TASK TO COMPLETE
Every entry should be duplicated verbatim, and no picture may appear in the copy.

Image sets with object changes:
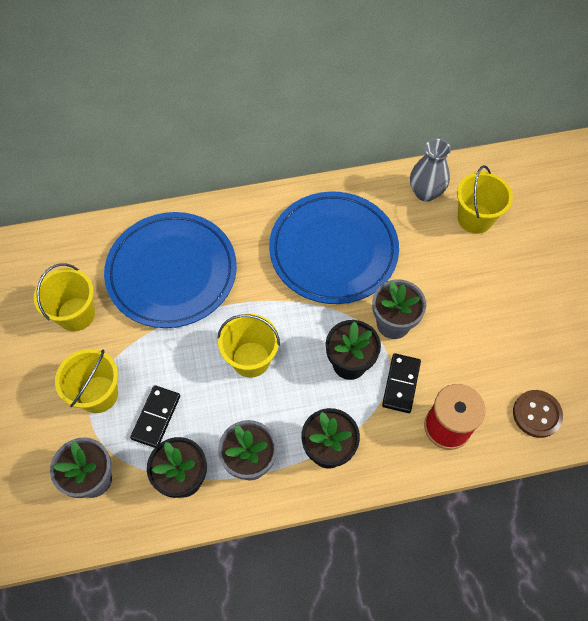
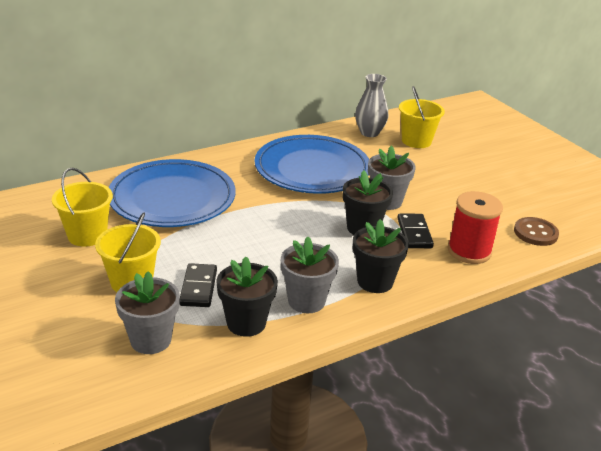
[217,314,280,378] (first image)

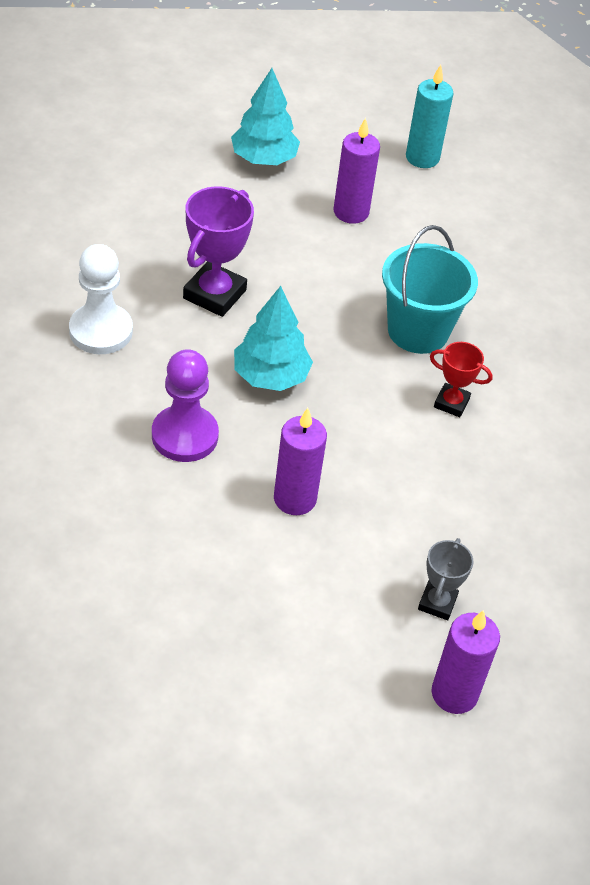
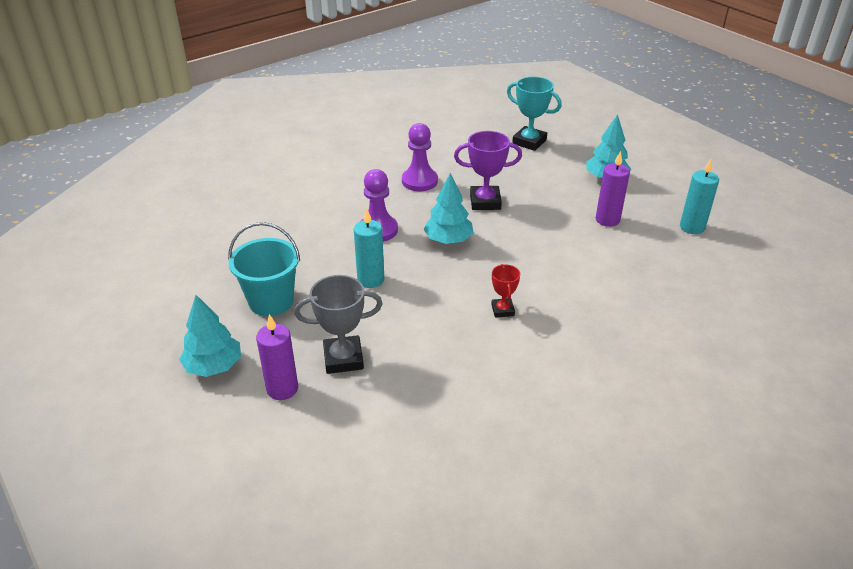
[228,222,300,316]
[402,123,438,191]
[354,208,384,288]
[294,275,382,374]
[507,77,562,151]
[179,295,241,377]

ANSWER BOX
[217,314,280,378] (first image)

[228,222,300,316]
[402,123,438,191]
[354,208,384,288]
[294,275,382,374]
[507,77,562,151]
[179,295,241,377]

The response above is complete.